- _WORK TASK_
Work out how many lines in the listing below include the word "purple". Give nothing but the number.

- _PROVIDED DATA_
◇ ◇ ◇

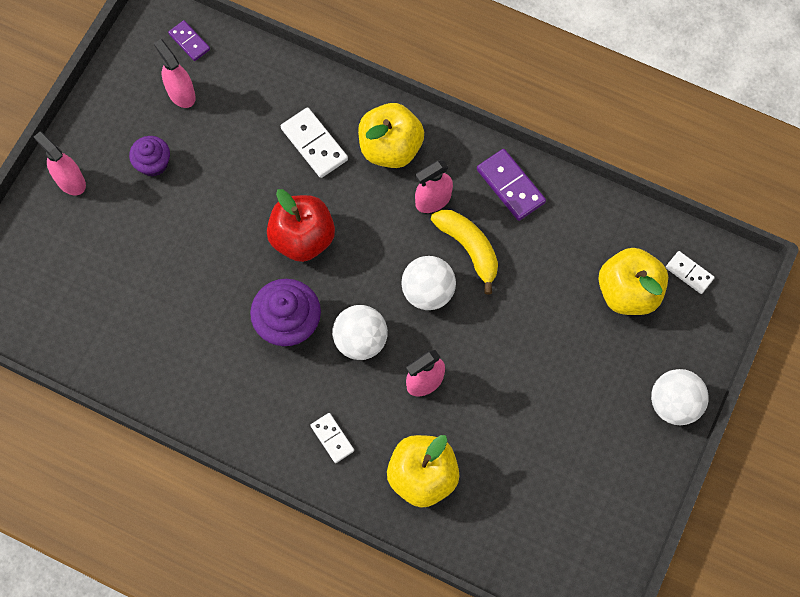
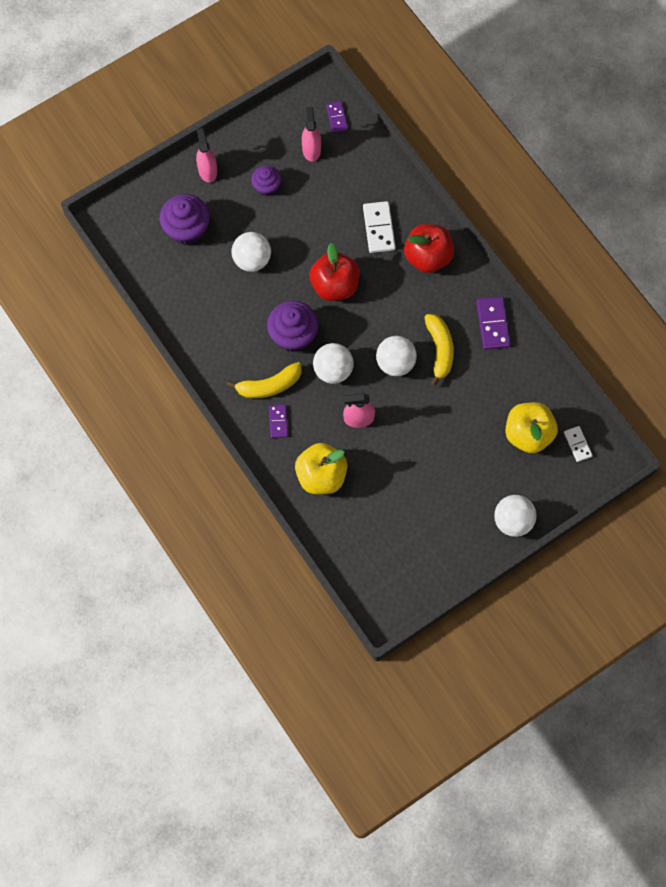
camera: 30 degrees right, 0 degrees up
white domino [310,413,354,463] -> purple domino [269,404,288,438]
yellow apple [358,103,424,168] -> red apple [404,224,454,273]
pink spray bottle [415,160,453,213] -> none
none -> purple cupcake [160,194,210,245]
none -> yellow banana [227,362,302,398]
none -> white ball [232,232,271,272]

◇ ◇ ◇

- _RESPONSE_
2